Start of Exercise data

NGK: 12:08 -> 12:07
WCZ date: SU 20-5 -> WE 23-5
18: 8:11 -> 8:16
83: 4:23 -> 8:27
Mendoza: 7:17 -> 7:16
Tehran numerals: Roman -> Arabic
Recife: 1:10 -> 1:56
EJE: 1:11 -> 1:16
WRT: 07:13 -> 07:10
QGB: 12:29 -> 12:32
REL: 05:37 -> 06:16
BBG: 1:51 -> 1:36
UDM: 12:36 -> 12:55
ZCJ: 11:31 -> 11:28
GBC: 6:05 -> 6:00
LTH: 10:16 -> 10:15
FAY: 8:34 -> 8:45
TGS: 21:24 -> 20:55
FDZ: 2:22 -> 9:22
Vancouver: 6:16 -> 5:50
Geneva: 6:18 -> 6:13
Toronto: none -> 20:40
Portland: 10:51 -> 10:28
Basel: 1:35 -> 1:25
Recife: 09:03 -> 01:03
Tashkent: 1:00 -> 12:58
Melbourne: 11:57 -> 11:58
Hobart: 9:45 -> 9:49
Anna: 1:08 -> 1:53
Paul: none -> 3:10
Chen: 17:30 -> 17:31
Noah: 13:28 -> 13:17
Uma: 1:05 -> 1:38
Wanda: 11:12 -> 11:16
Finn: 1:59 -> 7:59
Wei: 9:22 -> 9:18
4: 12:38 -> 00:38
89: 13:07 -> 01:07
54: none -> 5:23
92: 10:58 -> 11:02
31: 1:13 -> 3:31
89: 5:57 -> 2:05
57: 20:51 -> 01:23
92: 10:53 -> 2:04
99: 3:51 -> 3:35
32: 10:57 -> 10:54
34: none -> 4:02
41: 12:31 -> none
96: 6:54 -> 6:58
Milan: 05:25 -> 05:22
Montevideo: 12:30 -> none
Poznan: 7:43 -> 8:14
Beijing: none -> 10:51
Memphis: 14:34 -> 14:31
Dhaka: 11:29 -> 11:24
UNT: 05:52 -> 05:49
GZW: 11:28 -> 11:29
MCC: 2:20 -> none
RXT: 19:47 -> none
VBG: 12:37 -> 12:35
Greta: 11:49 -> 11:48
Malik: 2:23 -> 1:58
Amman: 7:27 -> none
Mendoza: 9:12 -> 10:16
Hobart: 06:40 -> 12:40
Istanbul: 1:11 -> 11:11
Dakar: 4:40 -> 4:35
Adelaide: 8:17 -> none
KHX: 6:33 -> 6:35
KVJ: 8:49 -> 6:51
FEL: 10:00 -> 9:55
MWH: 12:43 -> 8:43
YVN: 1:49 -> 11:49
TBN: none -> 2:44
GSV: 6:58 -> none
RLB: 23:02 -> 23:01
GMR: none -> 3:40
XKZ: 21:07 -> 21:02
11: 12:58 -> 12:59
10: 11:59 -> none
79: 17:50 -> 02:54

End of Exercise data

Update the material from its beginning through the line containing "Melbourne: 11:57 -> 11:58" by replacing "Vancouver" with "Seattle", and return those lines with nothing else changed.

NGK: 12:08 -> 12:07
WCZ date: SU 20-5 -> WE 23-5
18: 8:11 -> 8:16
83: 4:23 -> 8:27
Mendoza: 7:17 -> 7:16
Tehran numerals: Roman -> Arabic
Recife: 1:10 -> 1:56
EJE: 1:11 -> 1:16
WRT: 07:13 -> 07:10
QGB: 12:29 -> 12:32
REL: 05:37 -> 06:16
BBG: 1:51 -> 1:36
UDM: 12:36 -> 12:55
ZCJ: 11:31 -> 11:28
GBC: 6:05 -> 6:00
LTH: 10:16 -> 10:15
FAY: 8:34 -> 8:45
TGS: 21:24 -> 20:55
FDZ: 2:22 -> 9:22
Seattle: 6:16 -> 5:50
Geneva: 6:18 -> 6:13
Toronto: none -> 20:40
Portland: 10:51 -> 10:28
Basel: 1:35 -> 1:25
Recife: 09:03 -> 01:03
Tashkent: 1:00 -> 12:58
Melbourne: 11:57 -> 11:58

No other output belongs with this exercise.